▶ _HOW TO COMPLETE THIS TASK_: From top to bottom, return the listing exactly as it appears, omitting its images.

[[ DATASET RECORDS open ]]

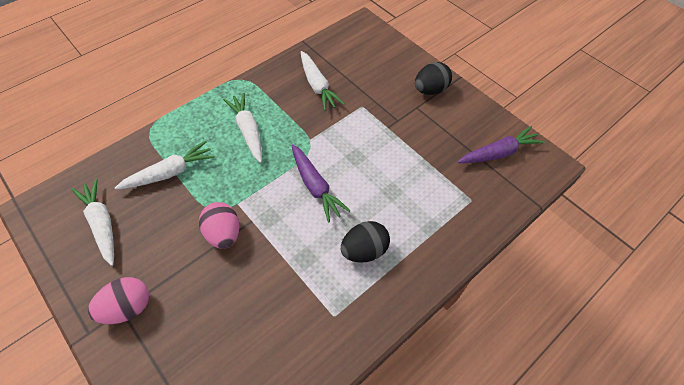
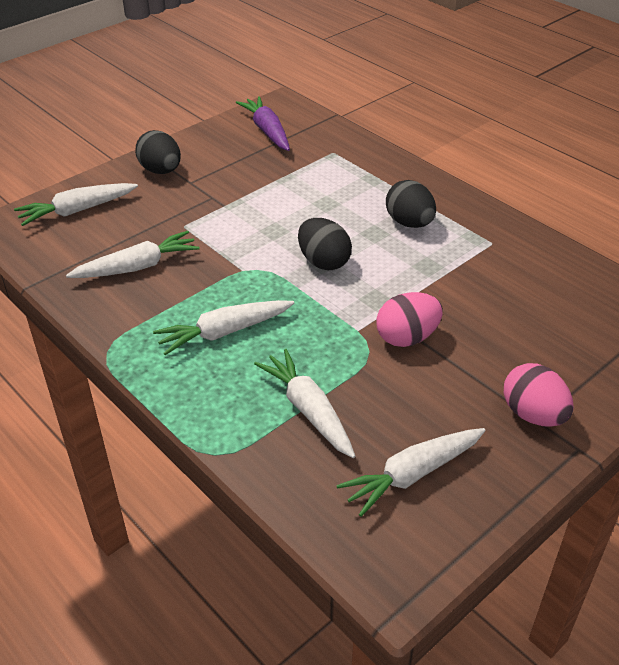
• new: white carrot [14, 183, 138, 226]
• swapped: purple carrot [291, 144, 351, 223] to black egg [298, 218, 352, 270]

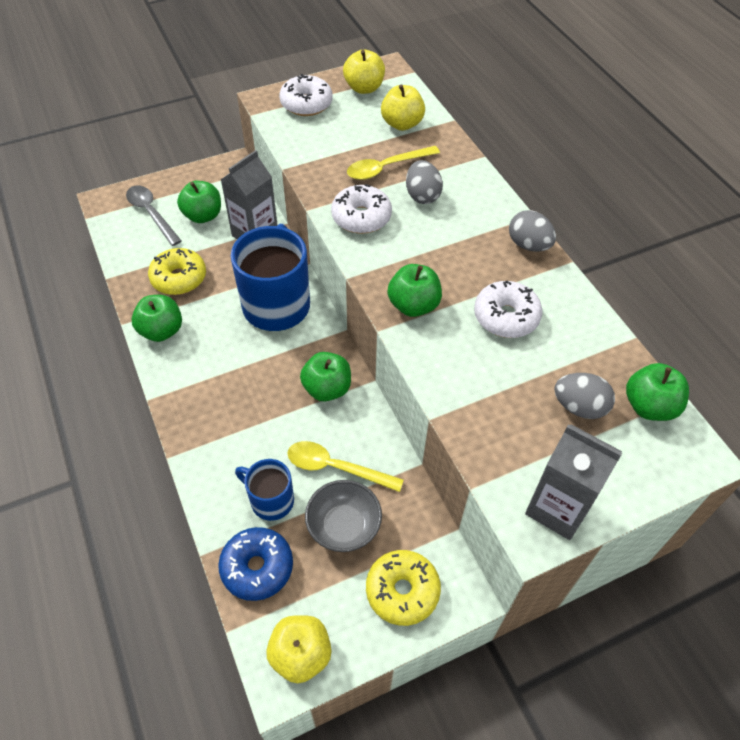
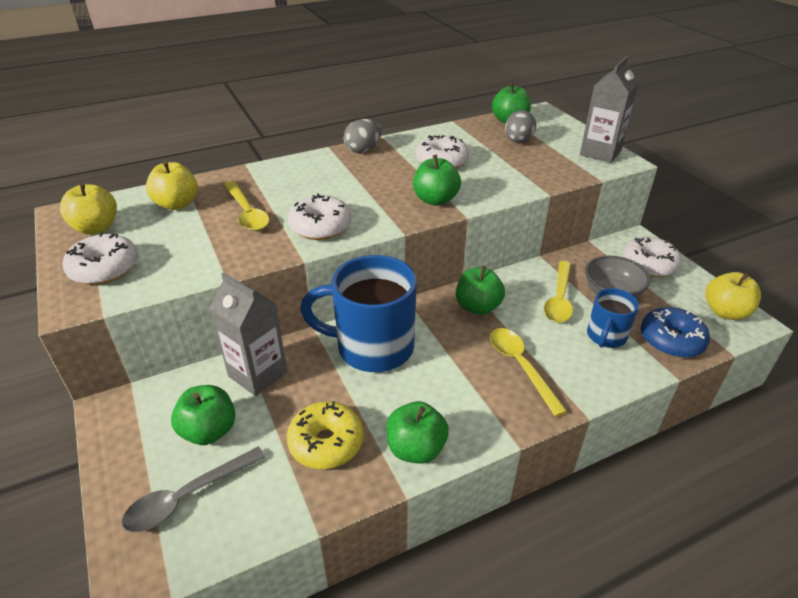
• gone: grey egg [406, 160, 443, 204]
• new: yellow spoon [490, 328, 568, 417]
• repainted: yellow donut [366, 550, 441, 626] to white donut [623, 237, 682, 277]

[[ DATASET RECORDS closed ]]

▶ _RESPONSE TO THIS TASK_:
• new: white carrot [14, 183, 138, 226]
• swapped: purple carrot [291, 144, 351, 223] to black egg [298, 218, 352, 270]

• gone: grey egg [406, 160, 443, 204]
• new: yellow spoon [490, 328, 568, 417]
• repainted: yellow donut [366, 550, 441, 626] to white donut [623, 237, 682, 277]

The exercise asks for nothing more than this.